PROBLEM TO WORK ON:
Output all of the data exactly, keeping any images out of the copy.

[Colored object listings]
::::
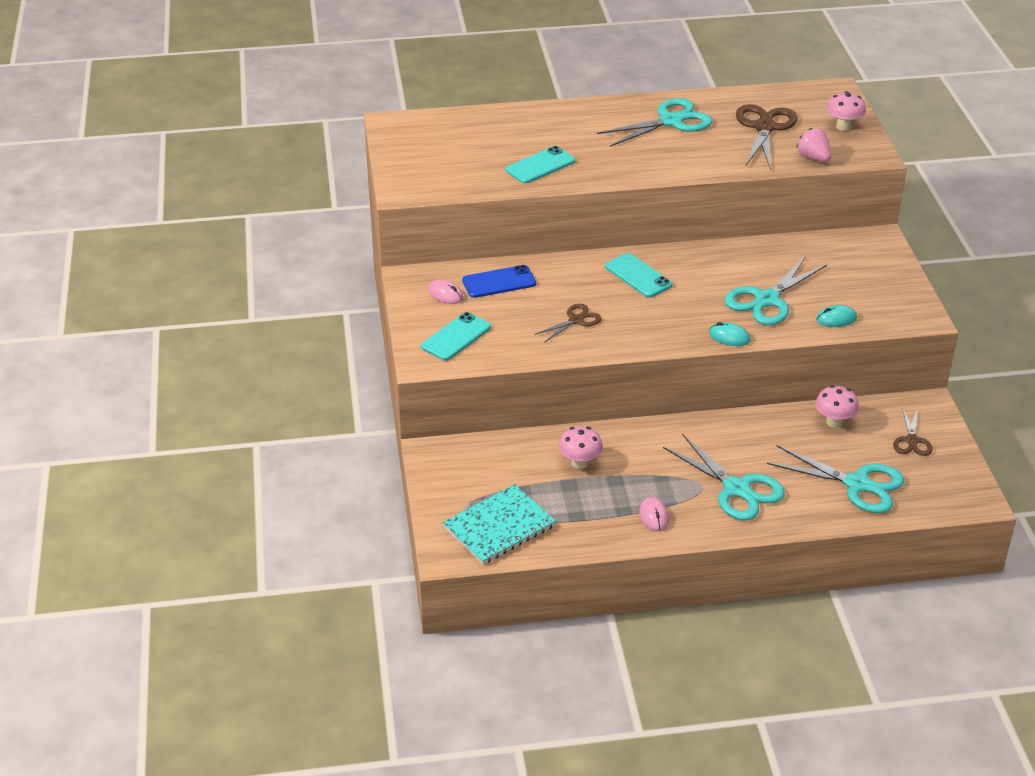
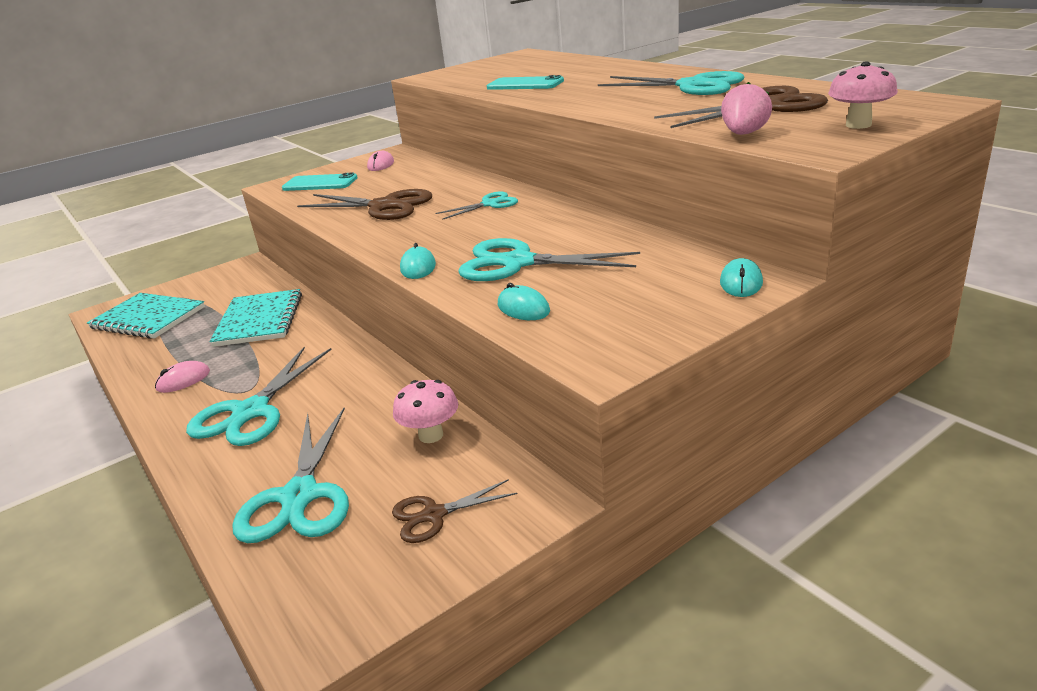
camera: 65 degrees right, 10 degrees down
(499, 282) = (418, 171): blue phone -> none
(576, 320) = (384, 206): brown scissors -> brown scissors, size x1.78
(580, 463) = (259, 320): pink mushroom -> turquoise notebook
(638, 276) = (490, 204): turquoise phone -> turquoise scissors
(875, 245) = (741, 282): none -> turquoise mouse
::::
ANSWER TO THIS EXERCISE:
camera: 65 degrees right, 10 degrees down
(499, 282) = (418, 171): blue phone -> none
(576, 320) = (384, 206): brown scissors -> brown scissors, size x1.78
(580, 463) = (259, 320): pink mushroom -> turquoise notebook
(638, 276) = (490, 204): turquoise phone -> turquoise scissors
(875, 245) = (741, 282): none -> turquoise mouse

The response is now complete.